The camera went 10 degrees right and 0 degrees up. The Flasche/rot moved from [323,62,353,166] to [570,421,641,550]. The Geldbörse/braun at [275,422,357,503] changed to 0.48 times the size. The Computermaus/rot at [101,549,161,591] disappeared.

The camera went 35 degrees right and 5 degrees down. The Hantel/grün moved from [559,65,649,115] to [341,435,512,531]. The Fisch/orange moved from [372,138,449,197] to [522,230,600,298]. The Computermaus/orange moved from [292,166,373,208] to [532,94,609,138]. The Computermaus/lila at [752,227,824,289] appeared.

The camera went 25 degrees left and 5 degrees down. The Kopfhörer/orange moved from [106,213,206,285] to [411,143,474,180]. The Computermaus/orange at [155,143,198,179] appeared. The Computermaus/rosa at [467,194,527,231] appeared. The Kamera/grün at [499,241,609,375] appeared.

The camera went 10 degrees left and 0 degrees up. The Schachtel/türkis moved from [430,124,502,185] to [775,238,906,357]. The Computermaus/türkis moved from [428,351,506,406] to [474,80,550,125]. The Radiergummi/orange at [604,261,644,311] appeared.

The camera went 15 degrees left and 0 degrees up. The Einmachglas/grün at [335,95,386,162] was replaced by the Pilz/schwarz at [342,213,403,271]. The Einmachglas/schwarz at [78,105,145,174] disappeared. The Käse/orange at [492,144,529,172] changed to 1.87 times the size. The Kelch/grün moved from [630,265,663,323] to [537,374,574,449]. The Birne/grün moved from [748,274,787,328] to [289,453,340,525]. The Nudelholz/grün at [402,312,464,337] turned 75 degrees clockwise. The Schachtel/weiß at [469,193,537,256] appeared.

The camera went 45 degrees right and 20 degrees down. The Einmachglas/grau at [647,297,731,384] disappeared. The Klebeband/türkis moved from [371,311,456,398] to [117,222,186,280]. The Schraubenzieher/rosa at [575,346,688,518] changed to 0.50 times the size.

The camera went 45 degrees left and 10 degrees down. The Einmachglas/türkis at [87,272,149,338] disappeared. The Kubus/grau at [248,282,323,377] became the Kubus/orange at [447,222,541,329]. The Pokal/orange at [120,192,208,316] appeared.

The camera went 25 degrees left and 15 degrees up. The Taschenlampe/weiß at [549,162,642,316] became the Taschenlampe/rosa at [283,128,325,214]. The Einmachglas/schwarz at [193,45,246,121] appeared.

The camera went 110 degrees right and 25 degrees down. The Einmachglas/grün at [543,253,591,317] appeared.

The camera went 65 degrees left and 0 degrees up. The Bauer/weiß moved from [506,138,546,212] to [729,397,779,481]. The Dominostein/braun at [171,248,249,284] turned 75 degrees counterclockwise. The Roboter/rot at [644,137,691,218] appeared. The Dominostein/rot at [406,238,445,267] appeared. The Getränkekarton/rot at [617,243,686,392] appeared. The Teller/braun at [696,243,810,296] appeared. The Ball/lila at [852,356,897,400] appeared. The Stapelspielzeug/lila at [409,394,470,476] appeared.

☆ ☆ ☆ ☆ ☆

» Assignment
Reproduce exactly the lines above from the line with "The camera went 45 degrees right" to the line with "The camera went 110", including both, and add nothing.

» Response area
The camera went 45 degrees right and 20 degrees down. The Einmachglas/grau at [647,297,731,384] disappeared. The Klebeband/türkis moved from [371,311,456,398] to [117,222,186,280]. The Schraubenzieher/rosa at [575,346,688,518] changed to 0.50 times the size.

The camera went 45 degrees left and 10 degrees down. The Einmachglas/türkis at [87,272,149,338] disappeared. The Kubus/grau at [248,282,323,377] became the Kubus/orange at [447,222,541,329]. The Pokal/orange at [120,192,208,316] appeared.

The camera went 25 degrees left and 15 degrees up. The Taschenlampe/weiß at [549,162,642,316] became the Taschenlampe/rosa at [283,128,325,214]. The Einmachglas/schwarz at [193,45,246,121] appeared.

The camera went 110 degrees right and 25 degrees down. The Einmachglas/grün at [543,253,591,317] appeared.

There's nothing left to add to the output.